Required action -
Please report how many lines in the records below contain the word "diode", and give nothing else.

··· Record excerpts ···

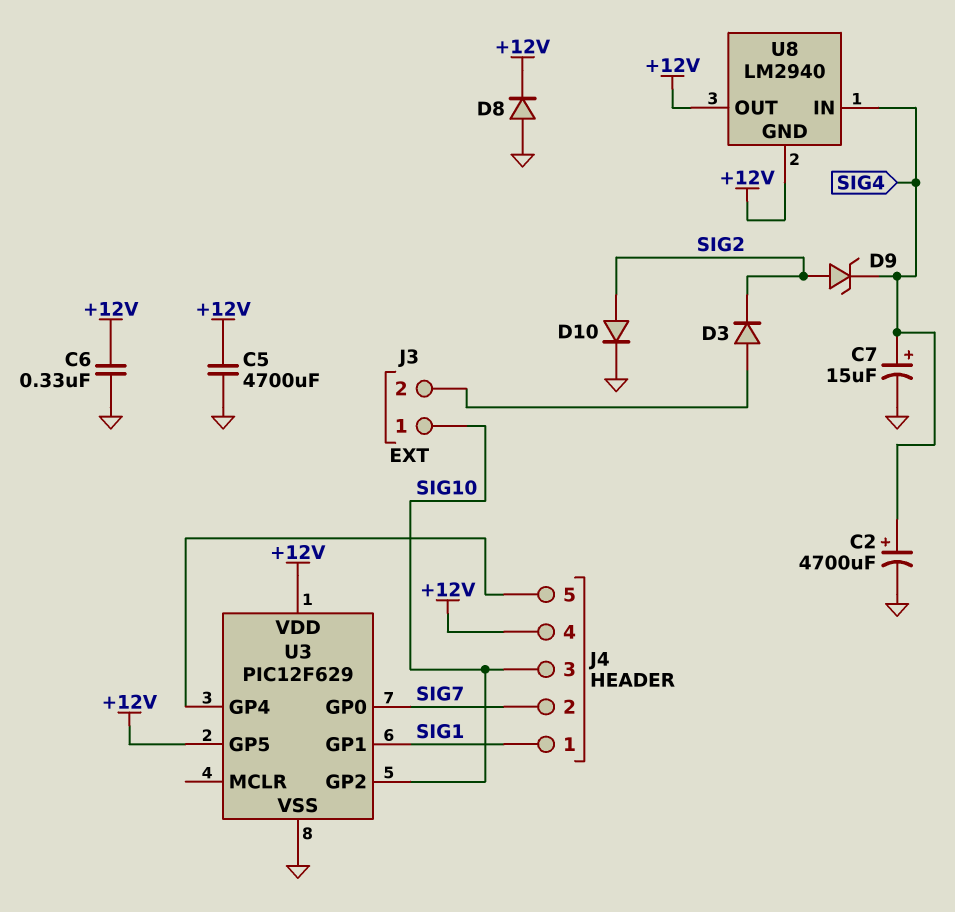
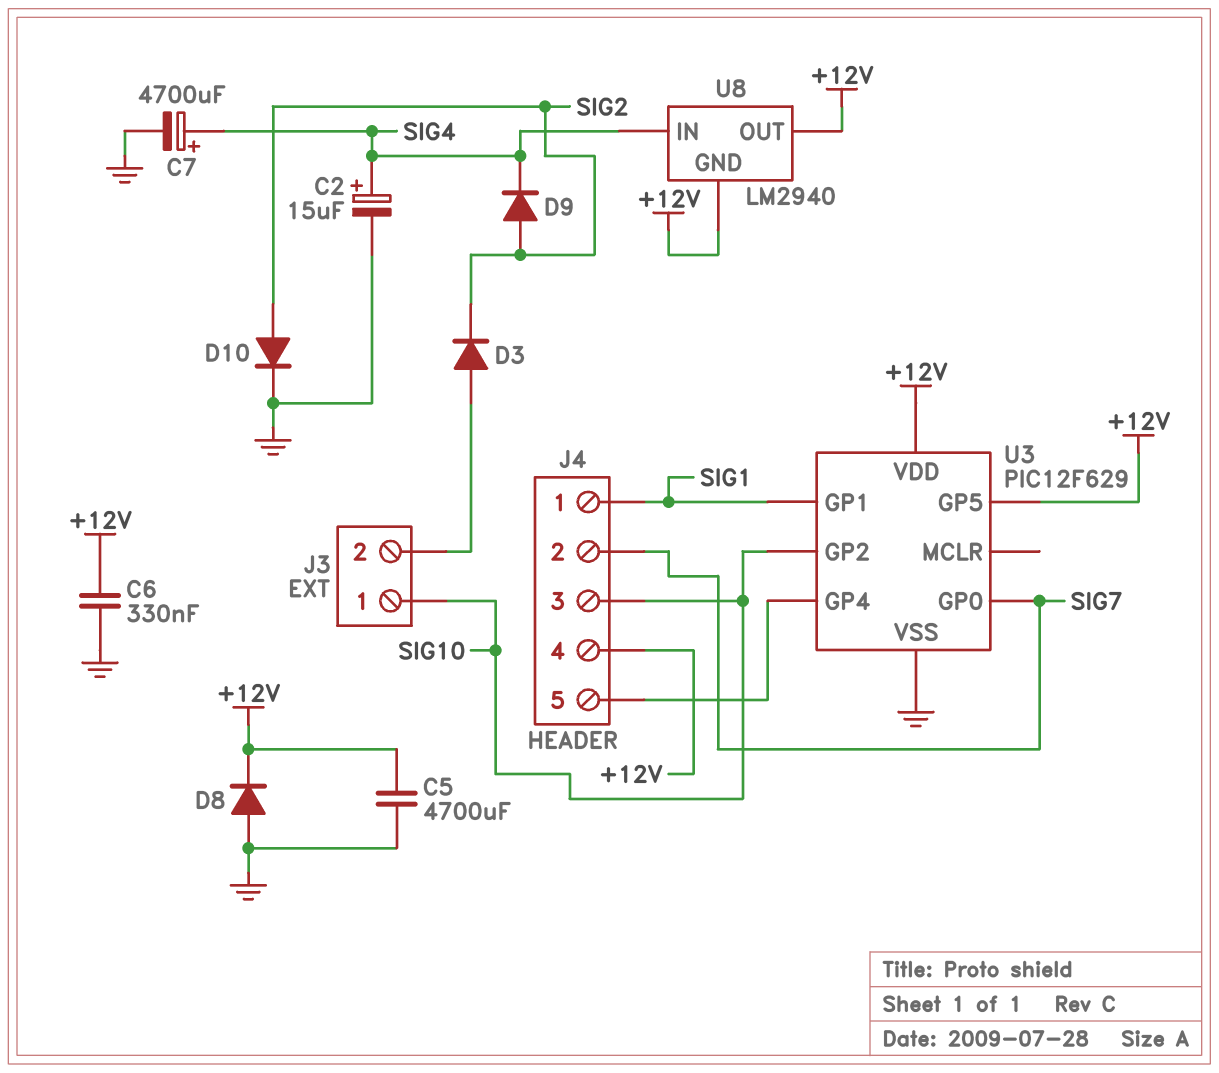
C2: 4700uF (plus SIG4, minus GND) -> 15uF (plus SIG4, minus GND)
C7: 15uF (plus SIG4, minus GND) -> 4700uF (plus SIG4, minus GND)
D9: zener (A SIG2, K SIG4) -> diode (A SIG2, K SIG4)

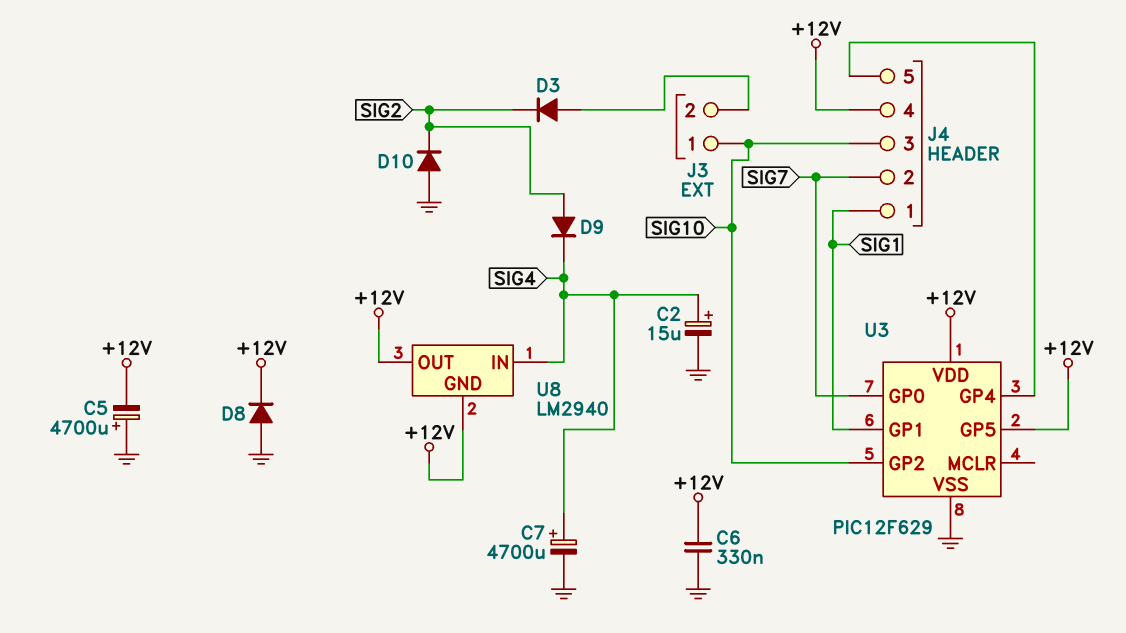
C5: 4700uF (+12V, GND) -> 4700uF (plus GND, minus +12V)
D10: diode (A SIG2, K GND) -> diode (A GND, K SIG2)

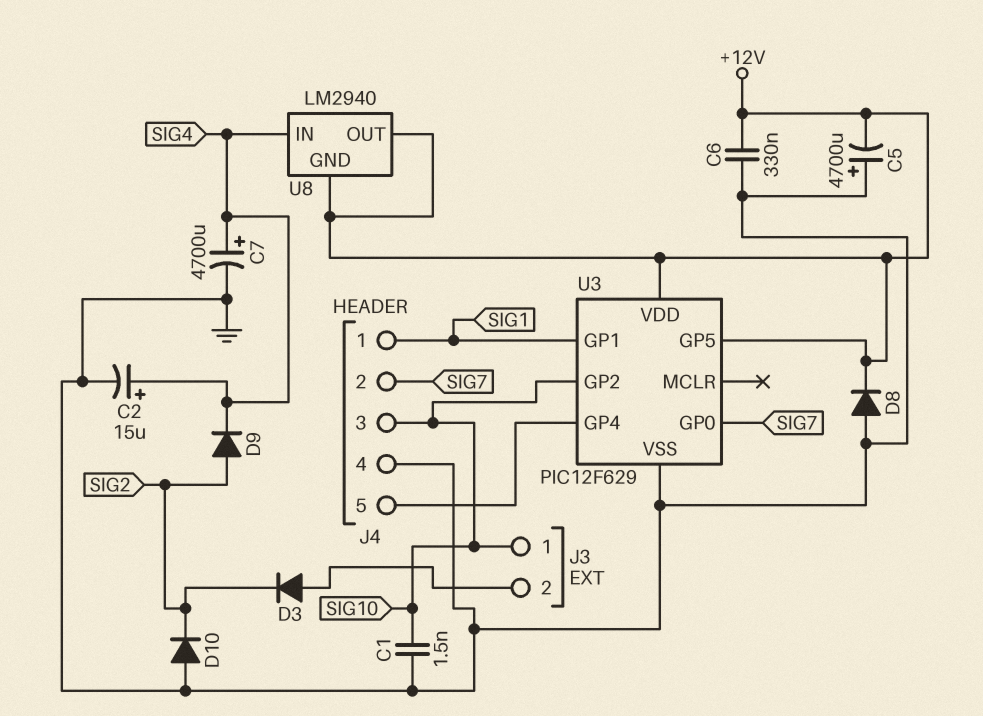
C1: none -> 1.5nF (GND, SIG10)
J4 pin 4: +12V -> GND

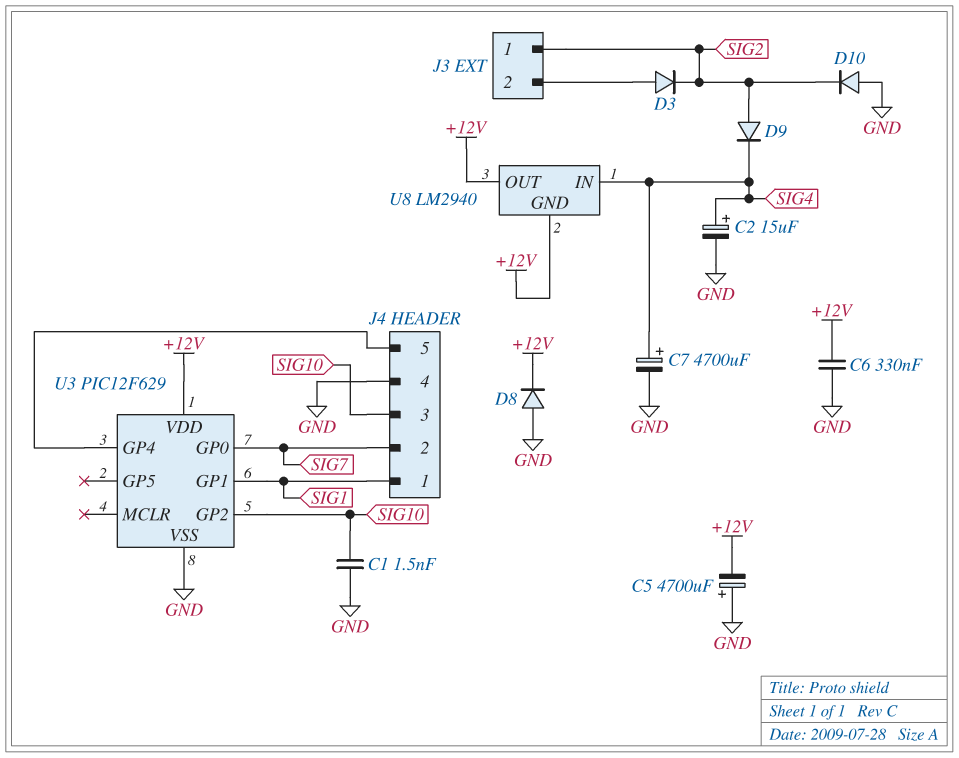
J3 pin 1: SIG10 -> SIG2
U3 pin GP5: +12V -> none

···

Expected output -
2